» **YOUR OBJECTIVE**
How many lines of the data contain the word "none"? Give only that number.

*** Opening of MATERIAL TO PROCESS ***

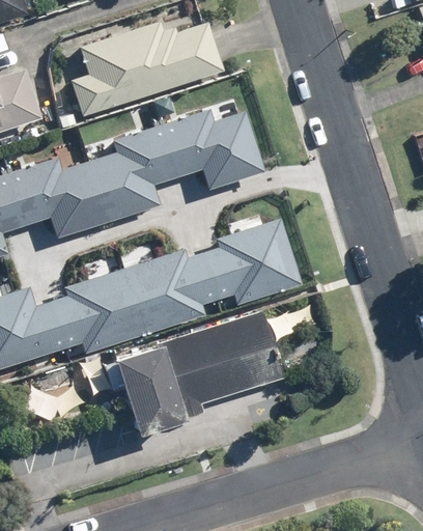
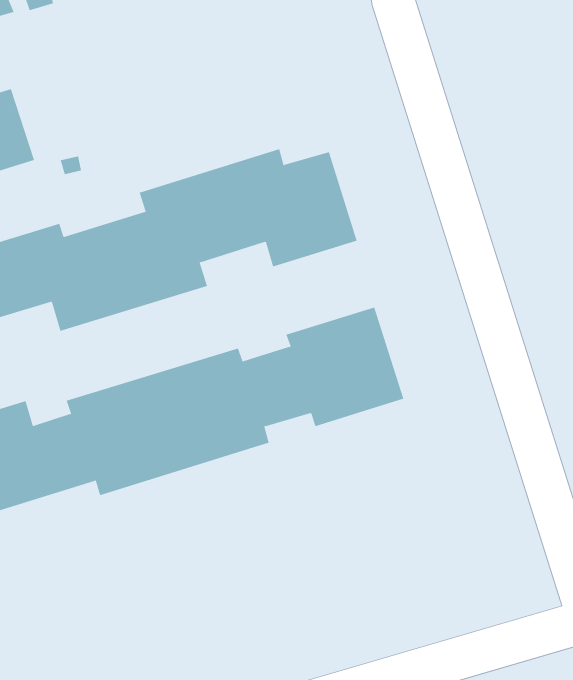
building: [70,18,224,113] -> none
building: [112,309,283,431] -> none

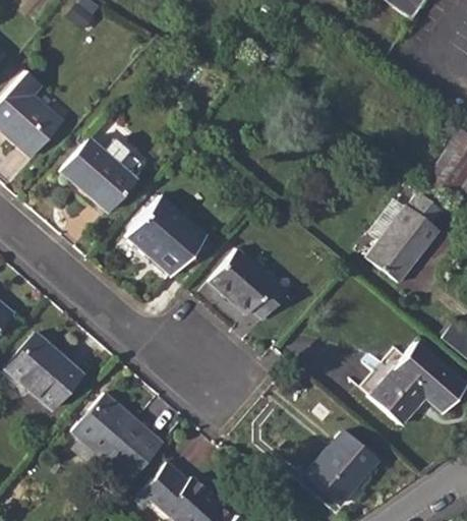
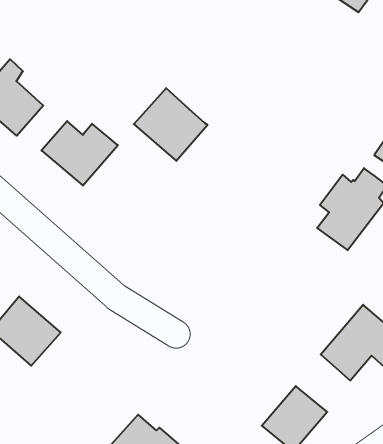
building: [127,195,209,276] -> [134,88,208,161]
building: [210,248,288,319] -> none
building: [73,393,164,482] -> none

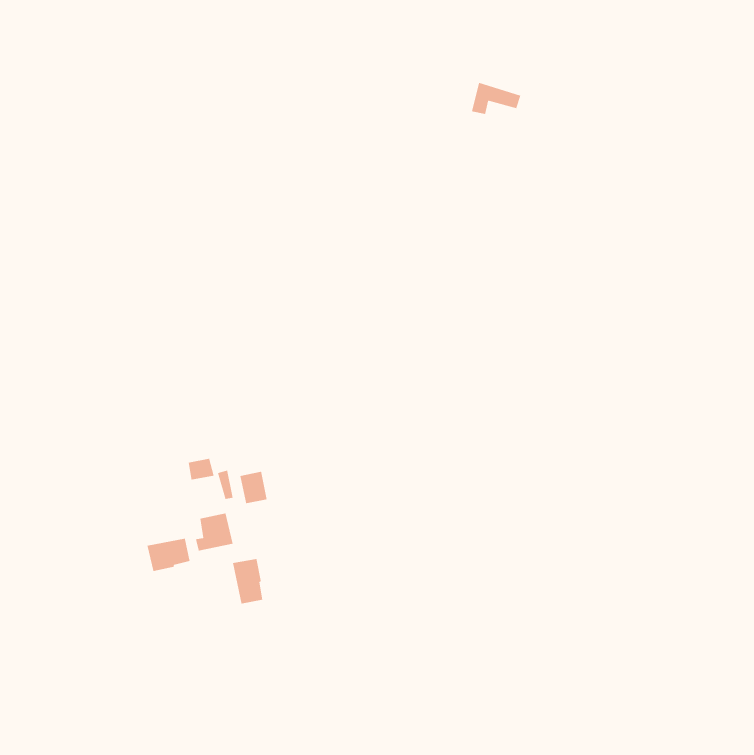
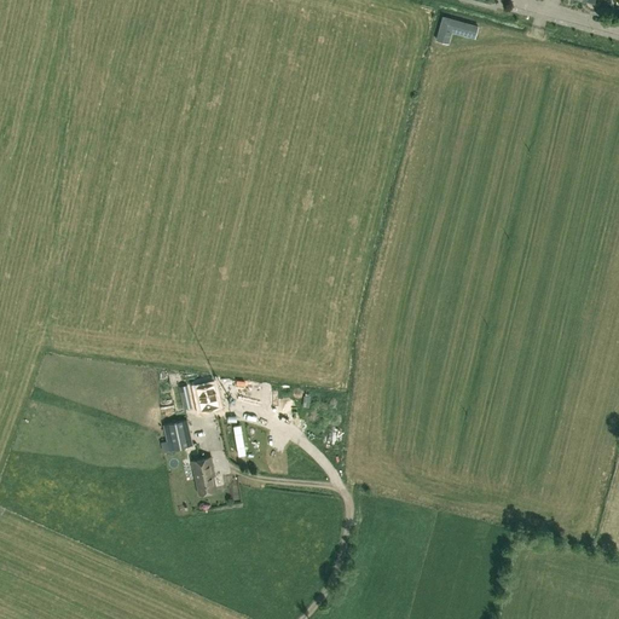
building: [471,82,521,115] -> [435,16,476,42]
building: [147,538,190,572] -> none

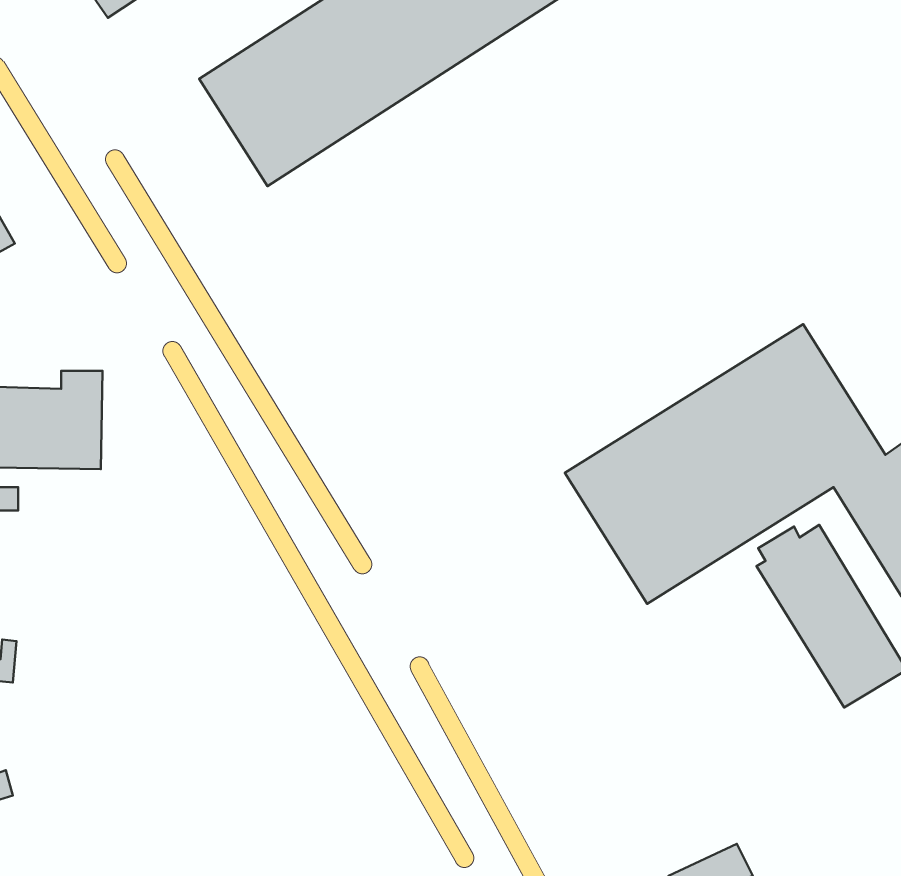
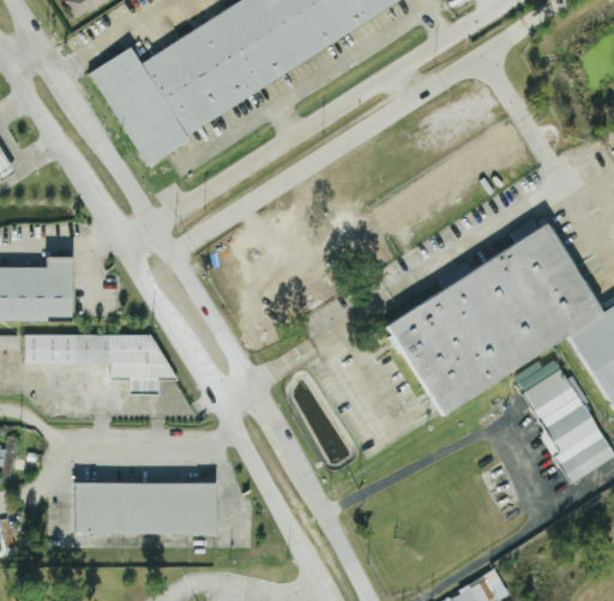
building: none -> [89,44,191,166]
building: none -> [28,335,168,395]
building: none -> [78,483,219,534]

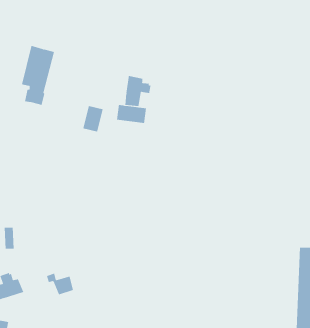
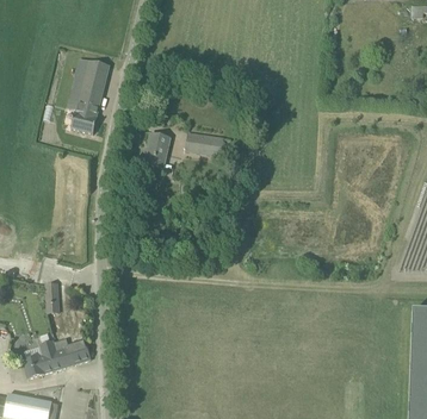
building: [125,75,151,107] -> none
building: [46,273,74,295] -> [55,337,89,364]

*** Close of MATERIAL TO PROCESS ***

» **RESULT**
9